_Task brief_.
Count how many lines in the data contain the string "major". Give only the number.

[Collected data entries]
───
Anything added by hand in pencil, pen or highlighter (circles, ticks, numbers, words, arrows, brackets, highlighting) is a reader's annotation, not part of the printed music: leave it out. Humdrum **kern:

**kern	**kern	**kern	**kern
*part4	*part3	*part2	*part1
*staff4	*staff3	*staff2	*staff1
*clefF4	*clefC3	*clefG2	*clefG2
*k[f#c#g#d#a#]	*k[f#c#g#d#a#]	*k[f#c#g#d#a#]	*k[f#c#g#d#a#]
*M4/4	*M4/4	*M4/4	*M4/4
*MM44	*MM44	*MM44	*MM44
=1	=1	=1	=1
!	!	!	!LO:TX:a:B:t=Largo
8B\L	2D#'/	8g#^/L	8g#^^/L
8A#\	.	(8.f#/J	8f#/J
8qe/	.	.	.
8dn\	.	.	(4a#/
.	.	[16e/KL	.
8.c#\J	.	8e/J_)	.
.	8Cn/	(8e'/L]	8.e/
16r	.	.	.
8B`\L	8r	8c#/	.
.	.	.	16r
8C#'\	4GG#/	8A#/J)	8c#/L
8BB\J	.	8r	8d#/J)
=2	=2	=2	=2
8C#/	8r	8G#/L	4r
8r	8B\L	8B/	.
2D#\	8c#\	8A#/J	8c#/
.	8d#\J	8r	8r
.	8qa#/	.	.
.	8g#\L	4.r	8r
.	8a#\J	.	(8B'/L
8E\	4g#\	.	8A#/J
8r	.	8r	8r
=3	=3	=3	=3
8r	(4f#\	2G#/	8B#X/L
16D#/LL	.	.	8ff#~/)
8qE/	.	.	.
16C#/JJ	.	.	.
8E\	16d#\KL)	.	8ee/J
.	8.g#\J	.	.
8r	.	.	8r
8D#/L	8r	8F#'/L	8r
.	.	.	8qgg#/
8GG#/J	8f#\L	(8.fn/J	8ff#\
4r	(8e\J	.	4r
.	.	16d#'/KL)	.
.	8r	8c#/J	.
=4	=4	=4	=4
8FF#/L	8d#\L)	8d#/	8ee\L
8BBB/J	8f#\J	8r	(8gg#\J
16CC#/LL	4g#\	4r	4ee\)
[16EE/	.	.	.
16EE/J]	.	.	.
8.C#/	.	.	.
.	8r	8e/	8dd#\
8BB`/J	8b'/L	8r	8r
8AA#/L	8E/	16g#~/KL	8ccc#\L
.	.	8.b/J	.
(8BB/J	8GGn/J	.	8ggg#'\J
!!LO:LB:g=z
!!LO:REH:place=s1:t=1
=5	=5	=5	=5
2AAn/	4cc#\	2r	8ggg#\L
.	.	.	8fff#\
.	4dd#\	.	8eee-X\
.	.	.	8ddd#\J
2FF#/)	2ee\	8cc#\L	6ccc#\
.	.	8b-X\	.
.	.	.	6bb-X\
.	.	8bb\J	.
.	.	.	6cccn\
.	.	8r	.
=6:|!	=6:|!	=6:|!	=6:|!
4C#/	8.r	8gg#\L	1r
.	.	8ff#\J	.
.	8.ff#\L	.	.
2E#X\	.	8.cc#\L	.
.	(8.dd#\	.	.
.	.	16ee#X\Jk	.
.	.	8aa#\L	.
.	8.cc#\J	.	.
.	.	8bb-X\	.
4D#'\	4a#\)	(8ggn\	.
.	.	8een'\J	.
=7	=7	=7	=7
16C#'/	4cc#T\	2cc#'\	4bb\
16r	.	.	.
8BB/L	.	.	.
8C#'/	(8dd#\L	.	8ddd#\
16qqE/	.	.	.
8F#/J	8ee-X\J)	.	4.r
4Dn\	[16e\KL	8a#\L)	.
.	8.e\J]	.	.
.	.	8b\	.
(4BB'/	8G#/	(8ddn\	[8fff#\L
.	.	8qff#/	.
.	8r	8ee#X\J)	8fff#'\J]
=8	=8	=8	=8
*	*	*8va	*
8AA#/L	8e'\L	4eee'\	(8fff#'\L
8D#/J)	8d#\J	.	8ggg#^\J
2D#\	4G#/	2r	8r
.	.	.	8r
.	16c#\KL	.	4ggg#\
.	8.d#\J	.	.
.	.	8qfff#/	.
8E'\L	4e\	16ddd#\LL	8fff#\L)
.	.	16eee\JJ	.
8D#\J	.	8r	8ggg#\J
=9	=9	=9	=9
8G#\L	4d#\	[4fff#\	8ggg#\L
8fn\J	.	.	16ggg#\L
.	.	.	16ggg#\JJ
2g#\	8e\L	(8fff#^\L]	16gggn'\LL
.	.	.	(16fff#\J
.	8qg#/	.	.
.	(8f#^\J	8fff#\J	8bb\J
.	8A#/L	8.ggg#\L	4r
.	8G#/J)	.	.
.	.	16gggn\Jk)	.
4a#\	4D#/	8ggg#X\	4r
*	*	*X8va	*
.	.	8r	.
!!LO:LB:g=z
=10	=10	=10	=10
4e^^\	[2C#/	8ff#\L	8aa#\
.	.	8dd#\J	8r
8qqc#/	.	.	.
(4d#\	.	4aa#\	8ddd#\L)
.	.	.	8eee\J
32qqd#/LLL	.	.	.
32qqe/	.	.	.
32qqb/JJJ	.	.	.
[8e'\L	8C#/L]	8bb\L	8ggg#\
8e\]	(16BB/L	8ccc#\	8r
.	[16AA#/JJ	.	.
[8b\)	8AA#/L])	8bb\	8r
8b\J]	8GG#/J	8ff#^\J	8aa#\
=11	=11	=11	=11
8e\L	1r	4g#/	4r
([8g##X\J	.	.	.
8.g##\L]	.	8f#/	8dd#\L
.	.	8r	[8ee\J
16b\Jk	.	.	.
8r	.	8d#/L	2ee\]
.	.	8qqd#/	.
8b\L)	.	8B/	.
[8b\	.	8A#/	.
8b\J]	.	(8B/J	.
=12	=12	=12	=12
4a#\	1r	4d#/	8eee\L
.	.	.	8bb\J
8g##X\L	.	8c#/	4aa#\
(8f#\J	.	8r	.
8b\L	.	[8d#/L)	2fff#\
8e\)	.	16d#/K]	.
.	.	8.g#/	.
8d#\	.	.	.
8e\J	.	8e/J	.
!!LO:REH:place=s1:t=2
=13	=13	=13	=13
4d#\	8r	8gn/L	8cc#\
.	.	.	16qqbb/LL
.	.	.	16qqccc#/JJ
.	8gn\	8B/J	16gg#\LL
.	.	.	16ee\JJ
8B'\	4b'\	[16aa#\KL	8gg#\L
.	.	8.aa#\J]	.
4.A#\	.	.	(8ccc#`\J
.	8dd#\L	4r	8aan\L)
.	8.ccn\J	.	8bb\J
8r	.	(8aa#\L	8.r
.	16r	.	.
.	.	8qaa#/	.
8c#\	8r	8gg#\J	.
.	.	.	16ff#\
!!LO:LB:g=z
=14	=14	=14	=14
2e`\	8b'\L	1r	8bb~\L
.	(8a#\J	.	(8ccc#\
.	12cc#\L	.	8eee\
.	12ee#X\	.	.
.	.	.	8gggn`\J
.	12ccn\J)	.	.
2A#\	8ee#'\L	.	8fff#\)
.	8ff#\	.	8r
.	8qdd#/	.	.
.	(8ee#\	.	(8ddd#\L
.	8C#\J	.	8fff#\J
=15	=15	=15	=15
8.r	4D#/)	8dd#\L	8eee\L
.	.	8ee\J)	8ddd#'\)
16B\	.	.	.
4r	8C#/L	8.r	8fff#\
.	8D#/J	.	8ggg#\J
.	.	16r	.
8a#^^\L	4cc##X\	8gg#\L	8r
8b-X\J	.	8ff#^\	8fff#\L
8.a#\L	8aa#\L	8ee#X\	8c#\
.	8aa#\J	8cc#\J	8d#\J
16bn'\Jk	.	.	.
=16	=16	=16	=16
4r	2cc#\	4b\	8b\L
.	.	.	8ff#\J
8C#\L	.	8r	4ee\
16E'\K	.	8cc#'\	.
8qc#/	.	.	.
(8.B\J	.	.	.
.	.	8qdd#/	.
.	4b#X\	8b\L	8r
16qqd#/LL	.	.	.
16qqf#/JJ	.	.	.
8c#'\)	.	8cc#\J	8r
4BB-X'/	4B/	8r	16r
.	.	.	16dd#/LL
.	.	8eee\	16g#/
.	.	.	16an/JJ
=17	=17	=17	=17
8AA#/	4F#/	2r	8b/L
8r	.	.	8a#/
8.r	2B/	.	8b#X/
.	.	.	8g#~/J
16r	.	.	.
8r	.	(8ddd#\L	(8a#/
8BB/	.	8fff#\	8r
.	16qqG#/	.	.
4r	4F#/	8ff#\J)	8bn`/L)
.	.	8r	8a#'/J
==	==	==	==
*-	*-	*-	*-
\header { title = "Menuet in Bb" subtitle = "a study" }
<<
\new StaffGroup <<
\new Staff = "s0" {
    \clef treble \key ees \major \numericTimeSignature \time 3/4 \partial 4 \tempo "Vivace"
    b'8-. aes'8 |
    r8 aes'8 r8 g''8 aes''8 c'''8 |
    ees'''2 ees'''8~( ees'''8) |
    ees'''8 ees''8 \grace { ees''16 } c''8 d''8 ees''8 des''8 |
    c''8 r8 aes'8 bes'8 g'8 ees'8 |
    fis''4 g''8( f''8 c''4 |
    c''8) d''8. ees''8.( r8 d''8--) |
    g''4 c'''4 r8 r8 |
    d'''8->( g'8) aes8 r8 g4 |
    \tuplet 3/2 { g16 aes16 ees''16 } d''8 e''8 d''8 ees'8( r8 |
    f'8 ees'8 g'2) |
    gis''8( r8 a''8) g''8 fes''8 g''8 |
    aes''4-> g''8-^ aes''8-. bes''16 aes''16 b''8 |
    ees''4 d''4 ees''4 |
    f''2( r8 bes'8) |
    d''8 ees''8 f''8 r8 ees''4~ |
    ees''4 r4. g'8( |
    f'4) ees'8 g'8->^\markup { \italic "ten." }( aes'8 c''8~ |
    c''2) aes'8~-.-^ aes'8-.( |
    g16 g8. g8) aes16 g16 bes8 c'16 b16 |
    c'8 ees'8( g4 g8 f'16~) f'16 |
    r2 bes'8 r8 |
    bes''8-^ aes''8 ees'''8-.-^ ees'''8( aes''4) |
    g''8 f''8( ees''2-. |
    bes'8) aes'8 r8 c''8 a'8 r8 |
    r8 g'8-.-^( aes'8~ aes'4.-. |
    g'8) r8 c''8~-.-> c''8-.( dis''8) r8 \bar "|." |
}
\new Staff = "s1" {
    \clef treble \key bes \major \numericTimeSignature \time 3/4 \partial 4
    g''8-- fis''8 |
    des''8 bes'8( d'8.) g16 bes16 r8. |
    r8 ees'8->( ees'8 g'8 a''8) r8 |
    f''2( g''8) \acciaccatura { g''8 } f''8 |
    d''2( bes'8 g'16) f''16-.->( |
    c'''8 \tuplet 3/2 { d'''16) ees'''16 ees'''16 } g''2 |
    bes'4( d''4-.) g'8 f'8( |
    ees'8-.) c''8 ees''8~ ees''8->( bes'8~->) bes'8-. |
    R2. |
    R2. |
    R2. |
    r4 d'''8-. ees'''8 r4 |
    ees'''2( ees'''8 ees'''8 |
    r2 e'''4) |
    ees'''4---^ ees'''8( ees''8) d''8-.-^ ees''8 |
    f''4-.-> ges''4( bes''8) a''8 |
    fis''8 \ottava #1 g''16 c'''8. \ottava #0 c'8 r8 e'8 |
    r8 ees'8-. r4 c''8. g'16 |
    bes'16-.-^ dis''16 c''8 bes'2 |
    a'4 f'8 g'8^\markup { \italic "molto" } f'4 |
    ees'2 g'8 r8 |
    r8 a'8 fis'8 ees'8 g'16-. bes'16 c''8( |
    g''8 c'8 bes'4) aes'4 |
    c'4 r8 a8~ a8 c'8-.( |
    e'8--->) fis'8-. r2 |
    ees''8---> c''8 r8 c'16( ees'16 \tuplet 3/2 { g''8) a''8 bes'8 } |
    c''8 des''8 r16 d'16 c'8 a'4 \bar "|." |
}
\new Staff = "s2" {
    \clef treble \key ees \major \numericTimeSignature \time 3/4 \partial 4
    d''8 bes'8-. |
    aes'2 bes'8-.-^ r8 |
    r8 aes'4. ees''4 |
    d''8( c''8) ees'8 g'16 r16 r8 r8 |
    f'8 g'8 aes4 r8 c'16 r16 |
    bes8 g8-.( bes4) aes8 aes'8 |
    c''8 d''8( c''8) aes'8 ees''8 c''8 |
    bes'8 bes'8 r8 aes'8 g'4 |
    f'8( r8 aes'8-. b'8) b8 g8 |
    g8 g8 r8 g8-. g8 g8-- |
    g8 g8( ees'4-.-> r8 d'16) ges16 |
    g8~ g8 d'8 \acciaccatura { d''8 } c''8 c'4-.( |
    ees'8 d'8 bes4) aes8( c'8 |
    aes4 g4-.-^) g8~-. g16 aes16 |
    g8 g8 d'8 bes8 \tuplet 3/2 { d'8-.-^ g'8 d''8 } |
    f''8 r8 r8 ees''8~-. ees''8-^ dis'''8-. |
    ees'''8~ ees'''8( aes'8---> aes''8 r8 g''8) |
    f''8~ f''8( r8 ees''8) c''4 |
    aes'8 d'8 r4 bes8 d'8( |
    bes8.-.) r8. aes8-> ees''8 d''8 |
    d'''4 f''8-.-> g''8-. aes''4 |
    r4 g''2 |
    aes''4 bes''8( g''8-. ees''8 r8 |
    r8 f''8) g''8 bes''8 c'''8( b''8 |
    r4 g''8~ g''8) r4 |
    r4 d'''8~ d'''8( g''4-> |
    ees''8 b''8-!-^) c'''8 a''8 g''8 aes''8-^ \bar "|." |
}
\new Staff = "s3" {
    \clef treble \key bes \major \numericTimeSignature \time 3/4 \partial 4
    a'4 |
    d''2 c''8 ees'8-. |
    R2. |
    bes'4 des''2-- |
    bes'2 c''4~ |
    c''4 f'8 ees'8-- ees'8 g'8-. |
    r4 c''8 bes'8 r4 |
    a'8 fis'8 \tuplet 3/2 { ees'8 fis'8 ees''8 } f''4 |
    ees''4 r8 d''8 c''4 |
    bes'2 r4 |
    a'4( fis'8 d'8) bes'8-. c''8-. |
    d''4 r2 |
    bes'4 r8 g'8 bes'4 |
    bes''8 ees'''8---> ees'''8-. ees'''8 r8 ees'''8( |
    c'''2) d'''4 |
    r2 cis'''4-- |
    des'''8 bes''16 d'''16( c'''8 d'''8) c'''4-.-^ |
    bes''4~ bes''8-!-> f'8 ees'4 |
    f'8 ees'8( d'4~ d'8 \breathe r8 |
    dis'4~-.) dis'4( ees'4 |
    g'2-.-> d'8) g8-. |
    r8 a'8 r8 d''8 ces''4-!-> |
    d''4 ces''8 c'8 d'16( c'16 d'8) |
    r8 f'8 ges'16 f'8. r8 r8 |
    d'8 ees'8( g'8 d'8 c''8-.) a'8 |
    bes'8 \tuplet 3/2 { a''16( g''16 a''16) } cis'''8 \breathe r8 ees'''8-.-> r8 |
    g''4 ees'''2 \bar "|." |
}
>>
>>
───
_The result_.
4